WORK TO COMPLETE =>
Count how many lines below contain the string "away", treating uppercase and lowercase as different, and give only the number.

DATA SHOWN =>
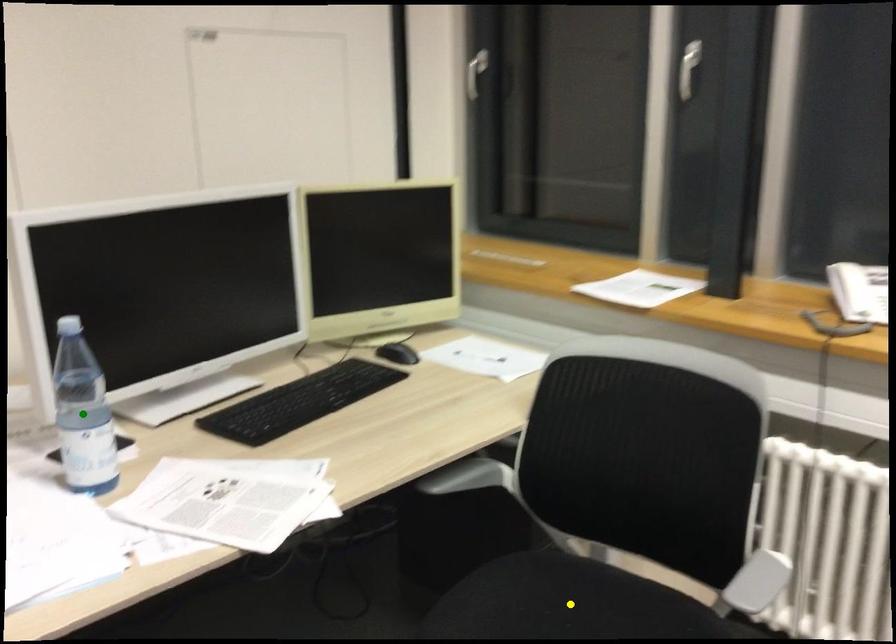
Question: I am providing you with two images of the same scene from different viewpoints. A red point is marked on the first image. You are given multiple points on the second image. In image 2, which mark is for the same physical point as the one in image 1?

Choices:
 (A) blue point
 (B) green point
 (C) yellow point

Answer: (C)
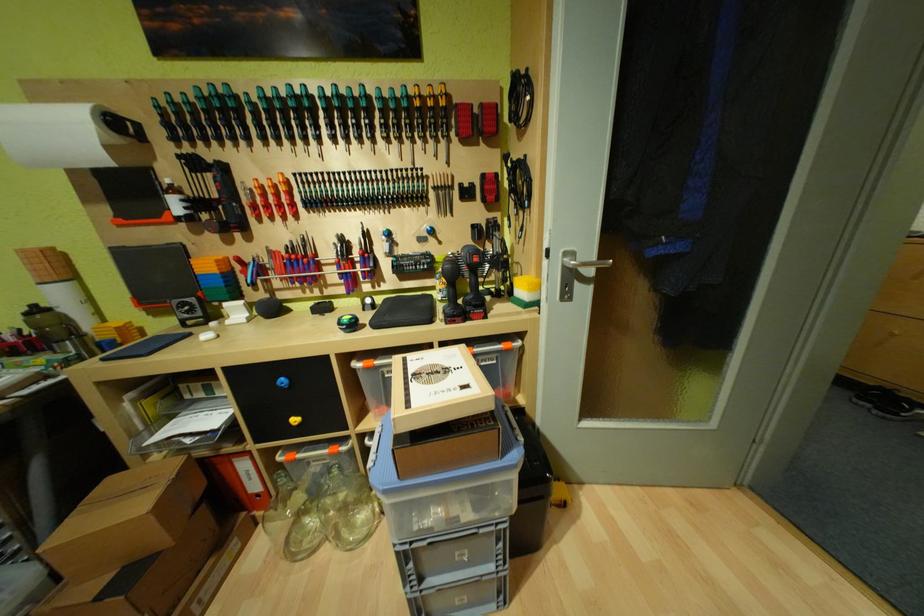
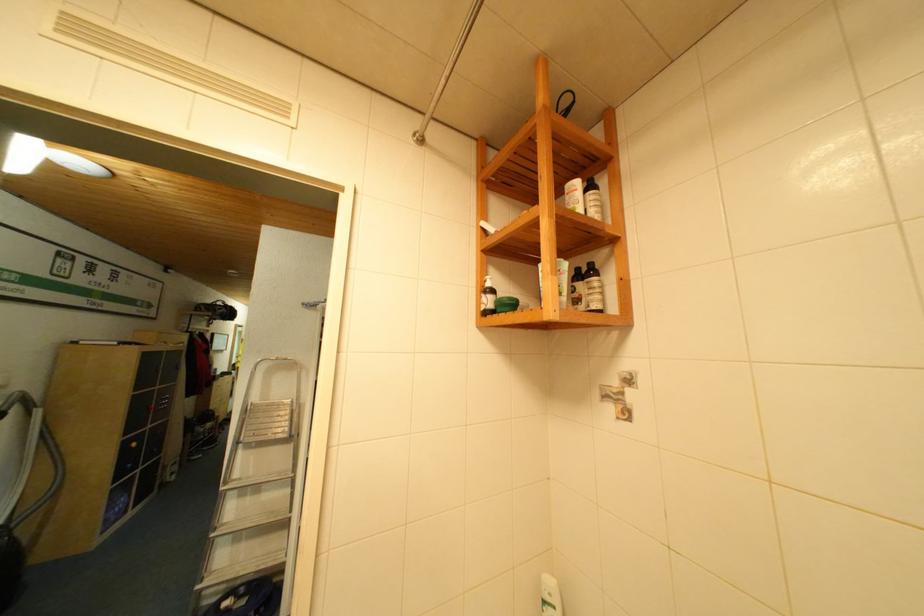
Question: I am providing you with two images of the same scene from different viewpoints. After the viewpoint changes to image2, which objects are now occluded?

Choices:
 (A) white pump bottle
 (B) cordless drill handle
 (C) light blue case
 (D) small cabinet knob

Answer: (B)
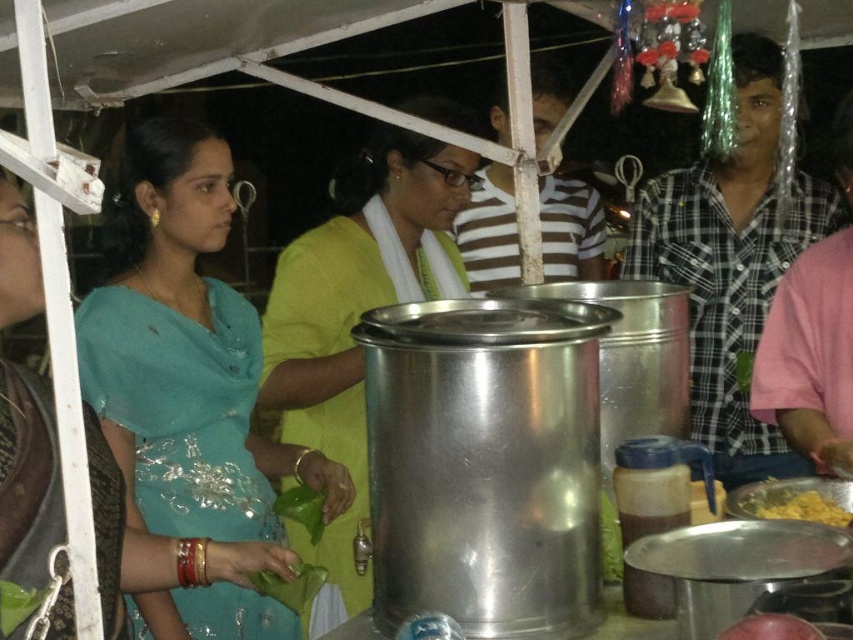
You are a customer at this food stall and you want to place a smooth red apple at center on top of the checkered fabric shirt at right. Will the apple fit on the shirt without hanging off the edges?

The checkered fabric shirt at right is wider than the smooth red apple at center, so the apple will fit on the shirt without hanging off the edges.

--

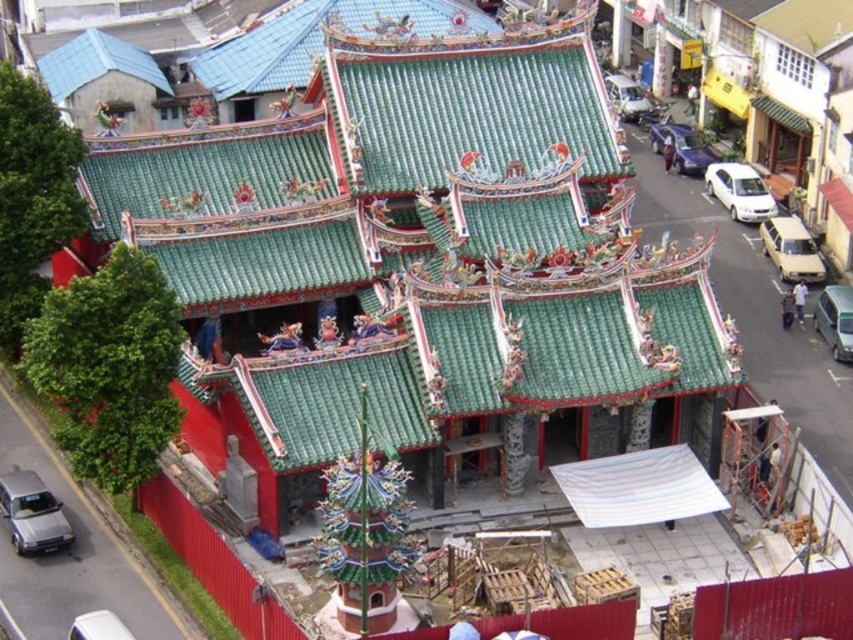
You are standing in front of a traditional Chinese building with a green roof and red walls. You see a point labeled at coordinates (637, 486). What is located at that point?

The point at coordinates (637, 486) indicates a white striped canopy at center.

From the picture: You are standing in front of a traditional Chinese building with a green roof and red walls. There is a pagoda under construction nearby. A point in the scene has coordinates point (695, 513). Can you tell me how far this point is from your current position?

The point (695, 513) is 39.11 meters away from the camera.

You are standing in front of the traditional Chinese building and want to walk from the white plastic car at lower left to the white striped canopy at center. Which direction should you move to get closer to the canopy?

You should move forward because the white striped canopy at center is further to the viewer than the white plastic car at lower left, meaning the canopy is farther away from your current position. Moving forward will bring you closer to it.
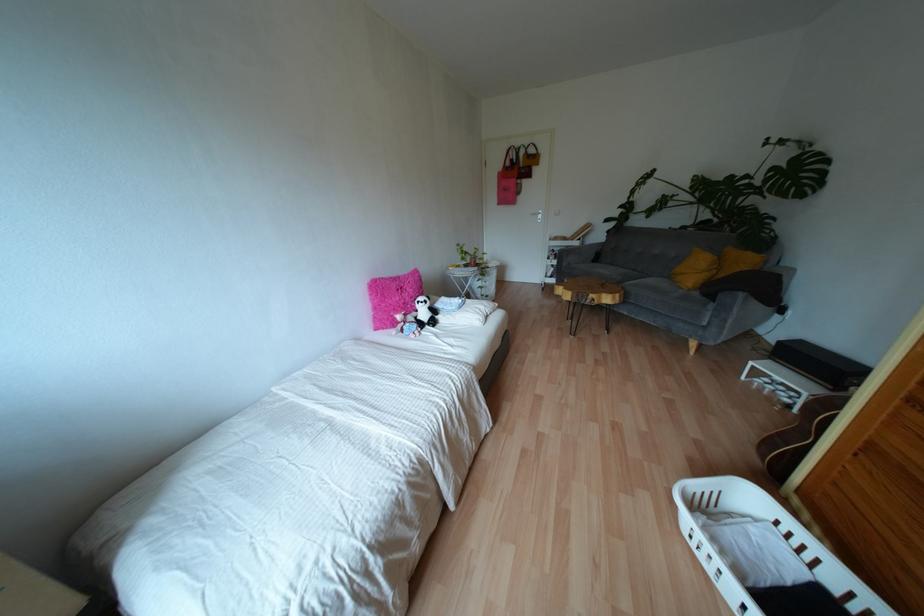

REPLY =>
2